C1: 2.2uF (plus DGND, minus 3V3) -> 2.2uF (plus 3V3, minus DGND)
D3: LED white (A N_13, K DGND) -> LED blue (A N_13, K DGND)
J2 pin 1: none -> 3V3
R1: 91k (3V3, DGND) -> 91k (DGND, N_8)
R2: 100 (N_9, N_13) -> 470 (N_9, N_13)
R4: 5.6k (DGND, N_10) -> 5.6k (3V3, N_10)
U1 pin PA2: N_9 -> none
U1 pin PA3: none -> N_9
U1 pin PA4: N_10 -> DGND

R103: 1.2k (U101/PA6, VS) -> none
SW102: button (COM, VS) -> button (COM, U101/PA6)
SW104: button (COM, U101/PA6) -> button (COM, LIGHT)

==

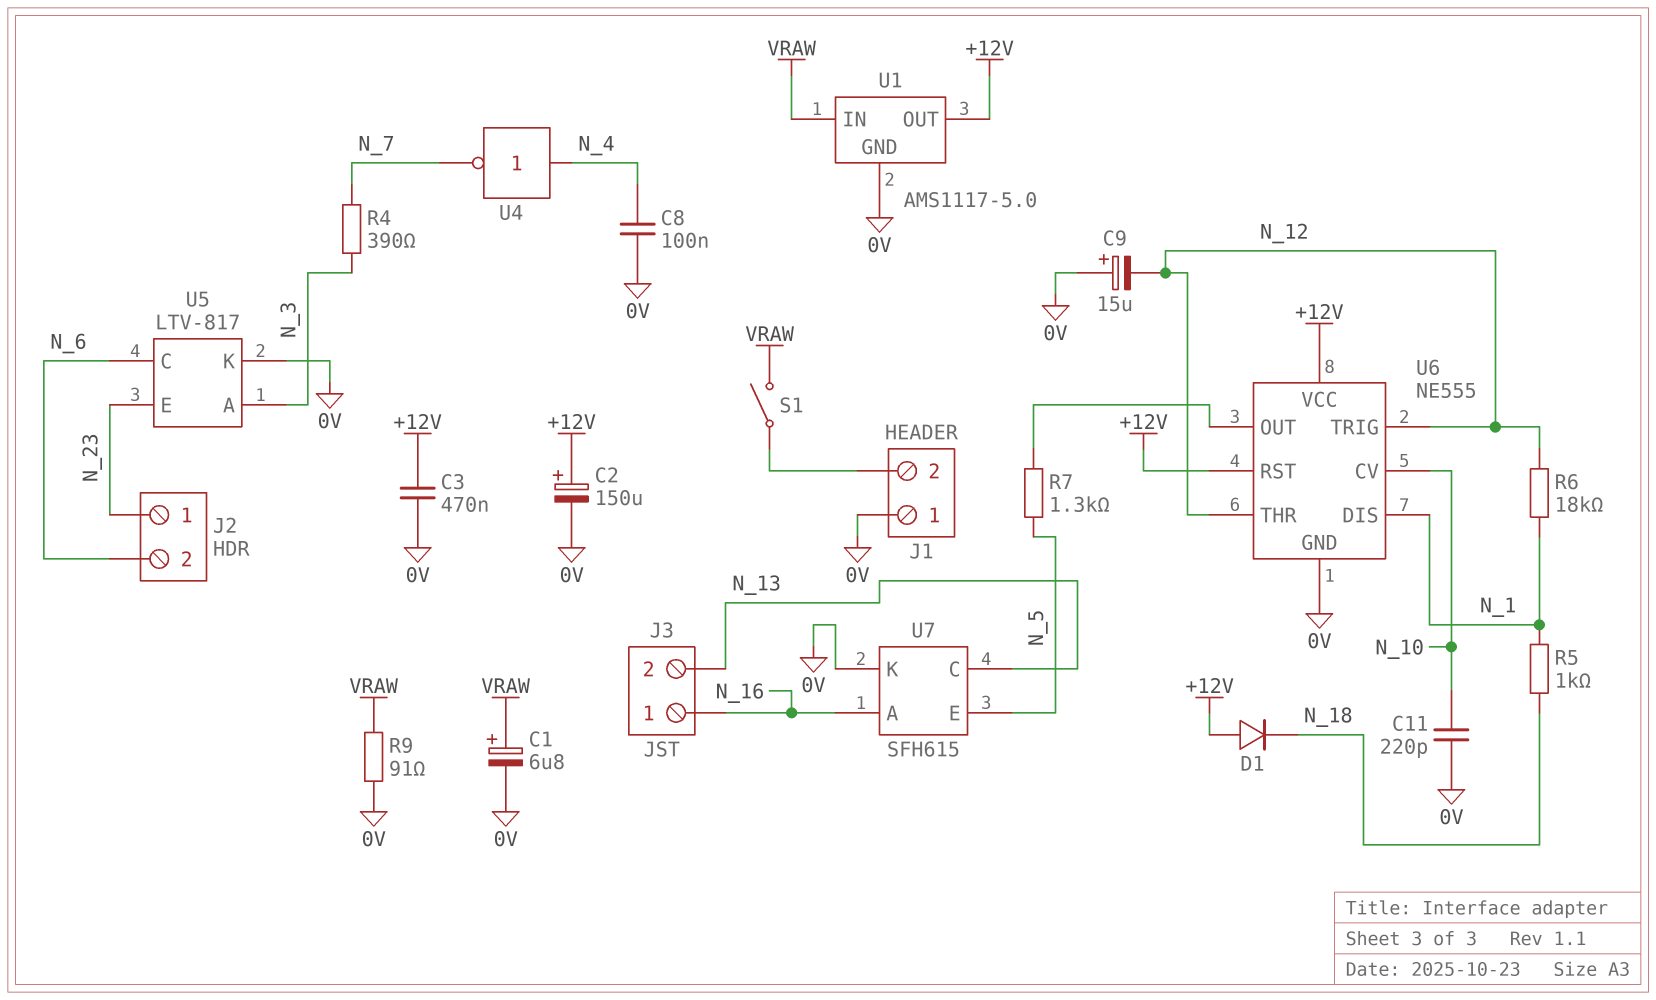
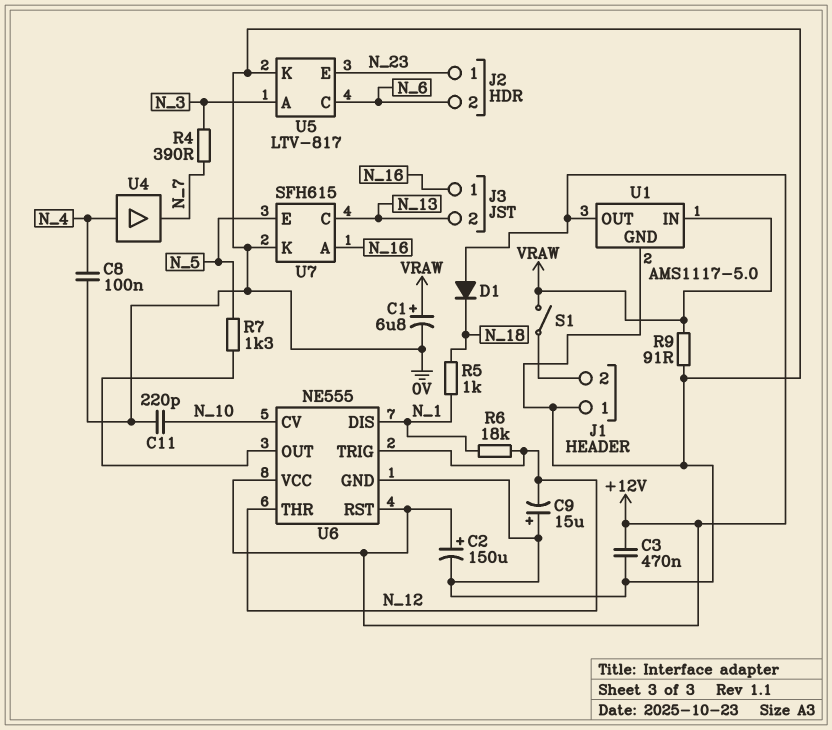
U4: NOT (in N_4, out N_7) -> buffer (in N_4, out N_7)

- TASK TO COMPLETE -
In the listing above, find the line containing "R4: 5.6k (DGND, N_10) -> 5.6k (3V3, N_10)" and the line containing "SW104: button (COM, U101/PA6)", then repeat those two lines and everything between them exactly.

- WRITTEN REPLY -
R4: 5.6k (DGND, N_10) -> 5.6k (3V3, N_10)
U1 pin PA2: N_9 -> none
U1 pin PA3: none -> N_9
U1 pin PA4: N_10 -> DGND

R103: 1.2k (U101/PA6, VS) -> none
SW102: button (COM, VS) -> button (COM, U101/PA6)
SW104: button (COM, U101/PA6) -> button (COM, LIGHT)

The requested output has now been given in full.